[[ Exercise input open ]]
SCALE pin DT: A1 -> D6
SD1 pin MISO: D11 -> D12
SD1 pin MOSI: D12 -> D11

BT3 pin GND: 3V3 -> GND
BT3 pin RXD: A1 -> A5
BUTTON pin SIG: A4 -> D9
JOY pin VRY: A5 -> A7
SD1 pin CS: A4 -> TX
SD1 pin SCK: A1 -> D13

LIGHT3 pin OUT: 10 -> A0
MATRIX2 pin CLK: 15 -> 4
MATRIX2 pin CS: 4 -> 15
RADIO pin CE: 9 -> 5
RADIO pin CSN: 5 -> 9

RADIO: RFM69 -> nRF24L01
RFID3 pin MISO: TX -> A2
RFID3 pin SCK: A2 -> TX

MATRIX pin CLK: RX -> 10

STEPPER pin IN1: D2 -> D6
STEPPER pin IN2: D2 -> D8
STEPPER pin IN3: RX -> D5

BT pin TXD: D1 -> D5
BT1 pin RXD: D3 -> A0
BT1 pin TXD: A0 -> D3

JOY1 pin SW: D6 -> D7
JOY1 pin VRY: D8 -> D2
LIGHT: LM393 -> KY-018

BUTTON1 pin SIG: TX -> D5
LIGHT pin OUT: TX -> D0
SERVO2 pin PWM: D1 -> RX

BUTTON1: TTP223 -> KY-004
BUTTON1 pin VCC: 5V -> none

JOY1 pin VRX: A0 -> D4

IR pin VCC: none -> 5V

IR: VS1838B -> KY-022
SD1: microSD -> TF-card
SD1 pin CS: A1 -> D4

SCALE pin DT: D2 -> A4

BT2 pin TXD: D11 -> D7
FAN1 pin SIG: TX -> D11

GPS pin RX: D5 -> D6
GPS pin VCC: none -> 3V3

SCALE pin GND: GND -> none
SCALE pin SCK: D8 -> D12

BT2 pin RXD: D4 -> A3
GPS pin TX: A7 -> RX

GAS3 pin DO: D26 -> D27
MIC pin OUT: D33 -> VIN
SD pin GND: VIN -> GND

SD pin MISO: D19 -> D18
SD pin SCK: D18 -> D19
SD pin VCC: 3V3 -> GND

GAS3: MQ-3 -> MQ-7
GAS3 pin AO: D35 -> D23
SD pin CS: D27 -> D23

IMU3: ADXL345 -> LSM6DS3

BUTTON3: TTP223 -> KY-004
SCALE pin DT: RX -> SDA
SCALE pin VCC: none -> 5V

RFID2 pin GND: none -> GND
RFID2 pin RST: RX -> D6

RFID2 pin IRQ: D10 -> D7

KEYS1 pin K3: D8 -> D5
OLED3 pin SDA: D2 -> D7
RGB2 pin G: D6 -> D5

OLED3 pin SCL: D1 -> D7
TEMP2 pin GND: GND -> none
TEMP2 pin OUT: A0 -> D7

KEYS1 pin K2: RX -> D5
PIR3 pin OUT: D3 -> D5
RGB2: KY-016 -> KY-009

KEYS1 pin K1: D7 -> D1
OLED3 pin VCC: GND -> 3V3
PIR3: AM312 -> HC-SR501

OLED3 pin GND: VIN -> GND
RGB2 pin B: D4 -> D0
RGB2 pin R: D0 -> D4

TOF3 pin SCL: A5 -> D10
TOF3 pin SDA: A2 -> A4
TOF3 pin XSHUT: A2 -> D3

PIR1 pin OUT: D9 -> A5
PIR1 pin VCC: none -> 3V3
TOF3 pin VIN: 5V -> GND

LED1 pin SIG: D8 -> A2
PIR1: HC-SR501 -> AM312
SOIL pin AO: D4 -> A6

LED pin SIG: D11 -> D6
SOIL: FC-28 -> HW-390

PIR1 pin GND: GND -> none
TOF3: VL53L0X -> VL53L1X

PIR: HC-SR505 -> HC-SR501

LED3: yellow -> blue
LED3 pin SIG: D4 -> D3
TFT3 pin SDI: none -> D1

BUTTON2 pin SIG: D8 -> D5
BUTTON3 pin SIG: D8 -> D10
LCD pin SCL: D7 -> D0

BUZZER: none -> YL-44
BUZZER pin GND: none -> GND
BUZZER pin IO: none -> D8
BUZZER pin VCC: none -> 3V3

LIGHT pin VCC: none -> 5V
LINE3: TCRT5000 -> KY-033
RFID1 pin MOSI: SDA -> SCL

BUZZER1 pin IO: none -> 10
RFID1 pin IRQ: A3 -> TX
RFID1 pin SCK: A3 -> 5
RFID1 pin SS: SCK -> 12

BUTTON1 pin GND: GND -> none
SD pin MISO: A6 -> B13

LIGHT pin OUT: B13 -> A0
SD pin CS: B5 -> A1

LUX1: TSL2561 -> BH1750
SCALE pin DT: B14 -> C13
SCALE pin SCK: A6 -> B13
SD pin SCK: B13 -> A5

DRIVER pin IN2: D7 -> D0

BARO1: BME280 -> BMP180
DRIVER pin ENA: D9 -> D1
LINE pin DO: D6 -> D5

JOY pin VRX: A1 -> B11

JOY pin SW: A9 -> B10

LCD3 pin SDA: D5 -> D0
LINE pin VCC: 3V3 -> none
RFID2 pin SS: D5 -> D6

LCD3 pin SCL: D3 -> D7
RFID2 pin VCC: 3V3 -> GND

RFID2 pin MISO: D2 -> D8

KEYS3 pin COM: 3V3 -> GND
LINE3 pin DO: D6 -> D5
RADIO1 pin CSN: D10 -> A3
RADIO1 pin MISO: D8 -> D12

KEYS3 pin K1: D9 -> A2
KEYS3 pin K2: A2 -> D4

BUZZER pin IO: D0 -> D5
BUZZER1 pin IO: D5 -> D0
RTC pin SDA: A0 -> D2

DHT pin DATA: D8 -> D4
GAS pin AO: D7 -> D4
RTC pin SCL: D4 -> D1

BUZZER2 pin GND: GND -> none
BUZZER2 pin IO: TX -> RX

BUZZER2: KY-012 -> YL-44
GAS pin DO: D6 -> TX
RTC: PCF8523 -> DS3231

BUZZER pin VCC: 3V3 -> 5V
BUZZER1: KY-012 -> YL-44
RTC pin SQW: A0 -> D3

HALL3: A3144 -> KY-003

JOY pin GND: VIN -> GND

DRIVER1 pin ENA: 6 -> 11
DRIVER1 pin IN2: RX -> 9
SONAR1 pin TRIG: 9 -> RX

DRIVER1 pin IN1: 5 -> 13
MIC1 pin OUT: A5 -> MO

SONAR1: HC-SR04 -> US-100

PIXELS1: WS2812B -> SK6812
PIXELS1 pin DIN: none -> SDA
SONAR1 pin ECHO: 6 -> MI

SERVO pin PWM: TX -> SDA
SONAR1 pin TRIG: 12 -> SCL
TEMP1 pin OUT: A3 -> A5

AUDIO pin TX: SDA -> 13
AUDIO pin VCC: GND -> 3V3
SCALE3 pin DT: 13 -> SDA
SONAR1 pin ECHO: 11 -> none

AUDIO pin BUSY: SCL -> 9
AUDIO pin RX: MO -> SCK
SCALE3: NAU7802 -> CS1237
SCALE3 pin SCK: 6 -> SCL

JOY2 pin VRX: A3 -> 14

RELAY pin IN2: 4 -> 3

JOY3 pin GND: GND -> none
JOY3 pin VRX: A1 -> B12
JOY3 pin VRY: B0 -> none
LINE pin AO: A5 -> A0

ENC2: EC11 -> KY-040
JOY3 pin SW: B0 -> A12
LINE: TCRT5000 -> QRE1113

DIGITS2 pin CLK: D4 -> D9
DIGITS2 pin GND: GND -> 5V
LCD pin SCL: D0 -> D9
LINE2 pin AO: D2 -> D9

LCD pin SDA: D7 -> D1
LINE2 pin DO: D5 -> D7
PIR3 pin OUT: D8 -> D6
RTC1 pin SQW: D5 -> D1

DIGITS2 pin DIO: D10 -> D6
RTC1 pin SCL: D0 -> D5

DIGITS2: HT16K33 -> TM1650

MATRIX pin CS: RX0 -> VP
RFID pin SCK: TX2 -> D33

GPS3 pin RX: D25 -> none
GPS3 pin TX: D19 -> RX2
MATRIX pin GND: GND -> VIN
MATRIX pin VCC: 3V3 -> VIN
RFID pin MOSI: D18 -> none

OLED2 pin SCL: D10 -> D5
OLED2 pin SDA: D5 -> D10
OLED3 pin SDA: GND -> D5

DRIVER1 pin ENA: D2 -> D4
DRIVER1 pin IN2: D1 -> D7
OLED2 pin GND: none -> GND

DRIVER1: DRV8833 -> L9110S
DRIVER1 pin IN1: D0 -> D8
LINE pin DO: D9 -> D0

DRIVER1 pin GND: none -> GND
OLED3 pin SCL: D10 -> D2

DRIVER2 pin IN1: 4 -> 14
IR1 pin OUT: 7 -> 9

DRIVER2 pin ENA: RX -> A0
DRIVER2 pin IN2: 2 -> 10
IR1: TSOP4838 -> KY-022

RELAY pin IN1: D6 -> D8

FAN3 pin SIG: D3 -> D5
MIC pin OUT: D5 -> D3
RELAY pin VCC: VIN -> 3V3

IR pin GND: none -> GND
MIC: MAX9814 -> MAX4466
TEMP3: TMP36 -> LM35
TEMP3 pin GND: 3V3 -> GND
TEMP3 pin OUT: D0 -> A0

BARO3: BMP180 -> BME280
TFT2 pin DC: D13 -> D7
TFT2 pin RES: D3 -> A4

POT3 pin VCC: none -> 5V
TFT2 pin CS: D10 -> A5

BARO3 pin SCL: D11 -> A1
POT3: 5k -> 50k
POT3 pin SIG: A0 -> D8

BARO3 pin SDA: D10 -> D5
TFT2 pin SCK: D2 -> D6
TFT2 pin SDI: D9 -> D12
[[ Exercise input closed ]]
Required action: What are the lines above, starting at the one with "PIR3 pin OUT: D3 -> D5" and ending at the one with "DRIVER1 pin ENA: 6 -> 11"? Give them again exactly, and only them.

Output of the exercise:
PIR3 pin OUT: D3 -> D5
RGB2: KY-016 -> KY-009

KEYS1 pin K1: D7 -> D1
OLED3 pin VCC: GND -> 3V3
PIR3: AM312 -> HC-SR501

OLED3 pin GND: VIN -> GND
RGB2 pin B: D4 -> D0
RGB2 pin R: D0 -> D4

TOF3 pin SCL: A5 -> D10
TOF3 pin SDA: A2 -> A4
TOF3 pin XSHUT: A2 -> D3

PIR1 pin OUT: D9 -> A5
PIR1 pin VCC: none -> 3V3
TOF3 pin VIN: 5V -> GND

LED1 pin SIG: D8 -> A2
PIR1: HC-SR501 -> AM312
SOIL pin AO: D4 -> A6

LED pin SIG: D11 -> D6
SOIL: FC-28 -> HW-390

PIR1 pin GND: GND -> none
TOF3: VL53L0X -> VL53L1X

PIR: HC-SR505 -> HC-SR501

LED3: yellow -> blue
LED3 pin SIG: D4 -> D3
TFT3 pin SDI: none -> D1

BUTTON2 pin SIG: D8 -> D5
BUTTON3 pin SIG: D8 -> D10
LCD pin SCL: D7 -> D0

BUZZER: none -> YL-44
BUZZER pin GND: none -> GND
BUZZER pin IO: none -> D8
BUZZER pin VCC: none -> 3V3

LIGHT pin VCC: none -> 5V
LINE3: TCRT5000 -> KY-033
RFID1 pin MOSI: SDA -> SCL

BUZZER1 pin IO: none -> 10
RFID1 pin IRQ: A3 -> TX
RFID1 pin SCK: A3 -> 5
RFID1 pin SS: SCK -> 12

BUTTON1 pin GND: GND -> none
SD pin MISO: A6 -> B13

LIGHT pin OUT: B13 -> A0
SD pin CS: B5 -> A1

LUX1: TSL2561 -> BH1750
SCALE pin DT: B14 -> C13
SCALE pin SCK: A6 -> B13
SD pin SCK: B13 -> A5

DRIVER pin IN2: D7 -> D0

BARO1: BME280 -> BMP180
DRIVER pin ENA: D9 -> D1
LINE pin DO: D6 -> D5

JOY pin VRX: A1 -> B11

JOY pin SW: A9 -> B10

LCD3 pin SDA: D5 -> D0
LINE pin VCC: 3V3 -> none
RFID2 pin SS: D5 -> D6

LCD3 pin SCL: D3 -> D7
RFID2 pin VCC: 3V3 -> GND

RFID2 pin MISO: D2 -> D8

KEYS3 pin COM: 3V3 -> GND
LINE3 pin DO: D6 -> D5
RADIO1 pin CSN: D10 -> A3
RADIO1 pin MISO: D8 -> D12

KEYS3 pin K1: D9 -> A2
KEYS3 pin K2: A2 -> D4

BUZZER pin IO: D0 -> D5
BUZZER1 pin IO: D5 -> D0
RTC pin SDA: A0 -> D2

DHT pin DATA: D8 -> D4
GAS pin AO: D7 -> D4
RTC pin SCL: D4 -> D1

BUZZER2 pin GND: GND -> none
BUZZER2 pin IO: TX -> RX

BUZZER2: KY-012 -> YL-44
GAS pin DO: D6 -> TX
RTC: PCF8523 -> DS3231

BUZZER pin VCC: 3V3 -> 5V
BUZZER1: KY-012 -> YL-44
RTC pin SQW: A0 -> D3

HALL3: A3144 -> KY-003

JOY pin GND: VIN -> GND

DRIVER1 pin ENA: 6 -> 11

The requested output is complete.